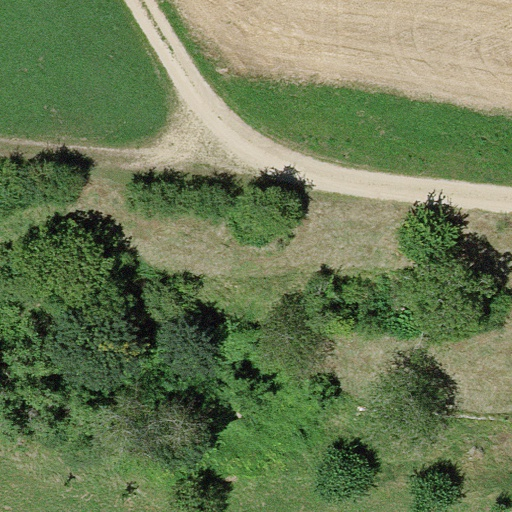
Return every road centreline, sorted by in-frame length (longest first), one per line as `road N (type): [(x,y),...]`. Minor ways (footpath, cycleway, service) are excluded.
road 1 (track): [(511,200),(313,179),(245,147)]
road 2 (track): [(245,147),(146,169),(0,156)]
road 3 (track): [(245,147),(194,98),(133,0)]
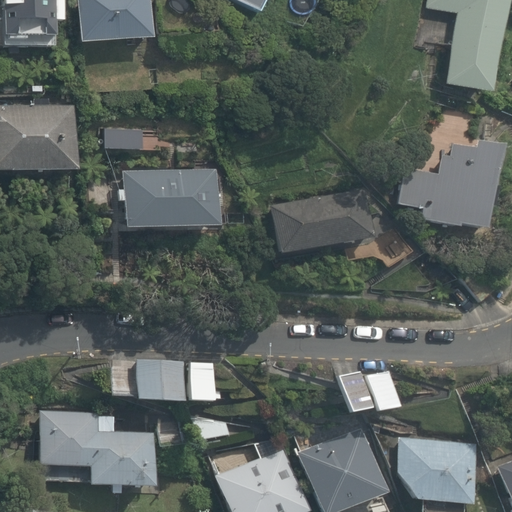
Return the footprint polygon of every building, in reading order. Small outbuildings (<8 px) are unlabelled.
[(52,0),(3,0),(5,53),(54,51),(52,0)] [(76,0),(83,55),(157,47),(152,0),(76,0)] [(234,0),(253,9),(258,0),(234,0)] [(496,0),(422,0),(422,6),(450,11),(436,84),(479,92),(496,0)] [(70,98),(0,100),(0,175),(72,173),(70,98)] [(492,246),(509,163),(484,157),(486,146),(435,136),(428,167),(409,163),(398,216),(425,222),(423,232),(492,246)] [(218,164),(116,167),(118,225),(220,222),(218,164)] [(362,186),(267,203),(276,252),(371,235),(362,186)] [(231,441),(215,366),(115,361),(113,408),(144,410),(144,416),(197,419),(202,447),(231,441)] [(364,370),(334,377),(345,421),(396,409),(388,375),(367,380),(364,370)] [(91,410),(32,410),(32,483),(150,484),(150,436),(115,436),(115,424),(91,424),(91,410)] [(328,511),(381,493),(356,426),(291,449),(314,511),(328,511)] [(476,443),(395,437),(396,481),(406,496),(475,505),(476,443)] [(301,511),(276,441),(205,455),(229,511),(301,511)] [(511,511),(511,457),(492,465),(511,511)]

### Given task
Copy the data from its first line up to and including the line with "road 3 (track): [(245,147),(194,98),(133,0)]", substituting "omitted" for "excluded" and keeping everything else the same. Leave the pictures out of your answer.

### Reply
Return every road centreline, sorted by in-frame length (longest first), one per line as `road N (type): [(x,y),...]`. Minor ways (footpath, cycleway, service) are omitted.
road 1 (track): [(511,200),(313,179),(245,147)]
road 2 (track): [(245,147),(146,169),(0,156)]
road 3 (track): [(245,147),(194,98),(133,0)]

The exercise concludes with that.